── EXERCISE DATA

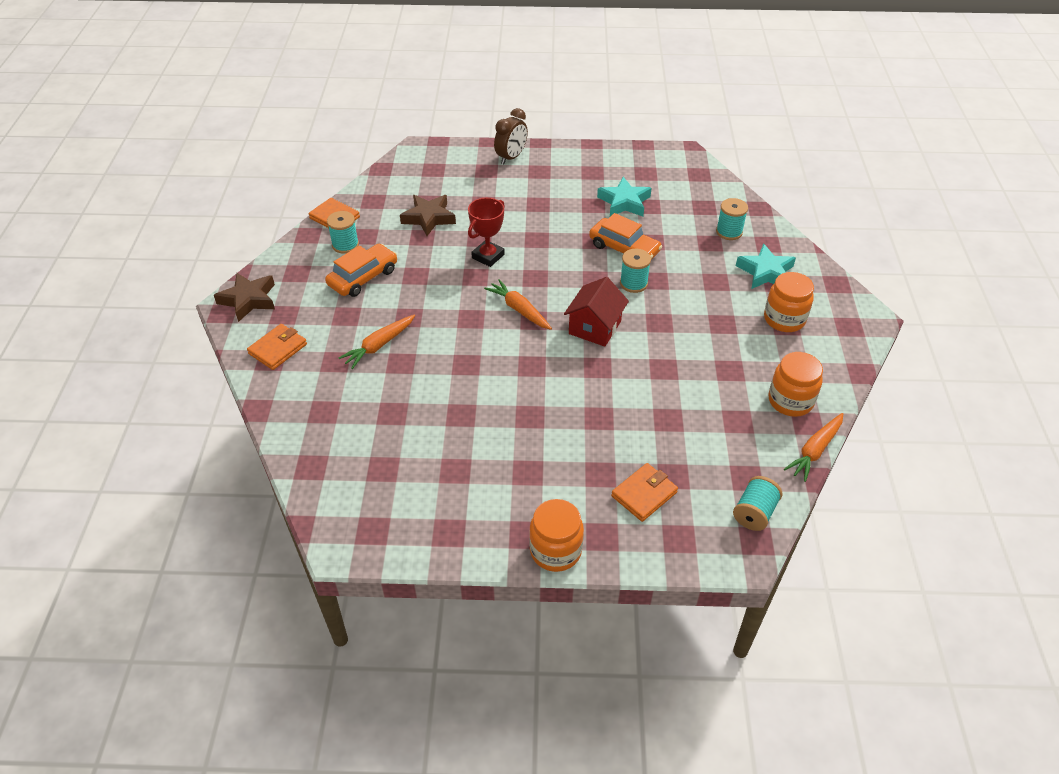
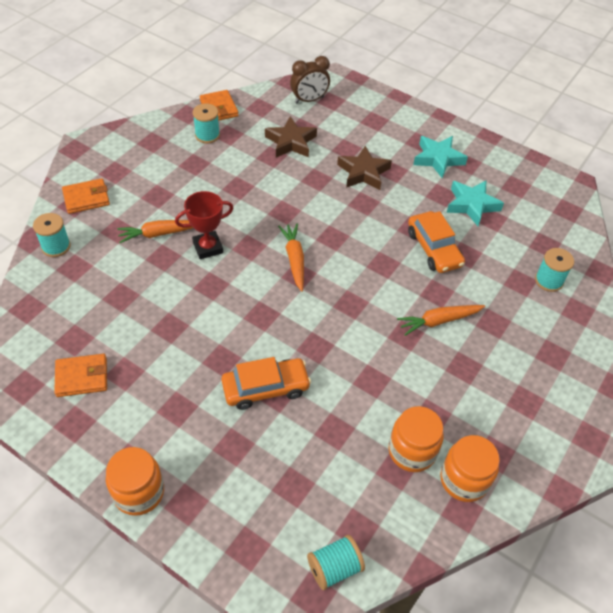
camera: 30 degrees right, 5 degrees up
brown star [214,273,275,322] -> brown star moved to [337,146,392,190]
orange car [325,244,397,297] -> orange car moved to [221,357,311,410]
red trophy [468,198,505,267] -> red trophy moved to [175,191,233,259]
brown clock [494,108,528,165] -> brown clock moved to [290,56,330,103]
red house [564,277,629,347] -> none
orange wallet [611,463,678,522] -> orange wallet moved to [54,354,107,397]
turquoise spool [620,249,651,293] -> turquoise spool moved to [33,213,71,257]
turquoise star [736,244,796,289] -> turquoise star moved to [413,136,468,178]
orange jar [764,272,814,332] -> orange jar moved to [389,406,444,472]
orange carrot [784,413,843,482] -> orange carrot moved to [397,305,485,336]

────

▶ [PROBLEM TO WORK ON] Reprint exactly the lines above that start at the one with "brown star [214,273,275,322]" and end at the one with "orange jar [764,272,814,332]", keeping both and adding none.

▶ [ANSWER SECTION]
brown star [214,273,275,322] -> brown star moved to [337,146,392,190]
orange car [325,244,397,297] -> orange car moved to [221,357,311,410]
red trophy [468,198,505,267] -> red trophy moved to [175,191,233,259]
brown clock [494,108,528,165] -> brown clock moved to [290,56,330,103]
red house [564,277,629,347] -> none
orange wallet [611,463,678,522] -> orange wallet moved to [54,354,107,397]
turquoise spool [620,249,651,293] -> turquoise spool moved to [33,213,71,257]
turquoise star [736,244,796,289] -> turquoise star moved to [413,136,468,178]
orange jar [764,272,814,332] -> orange jar moved to [389,406,444,472]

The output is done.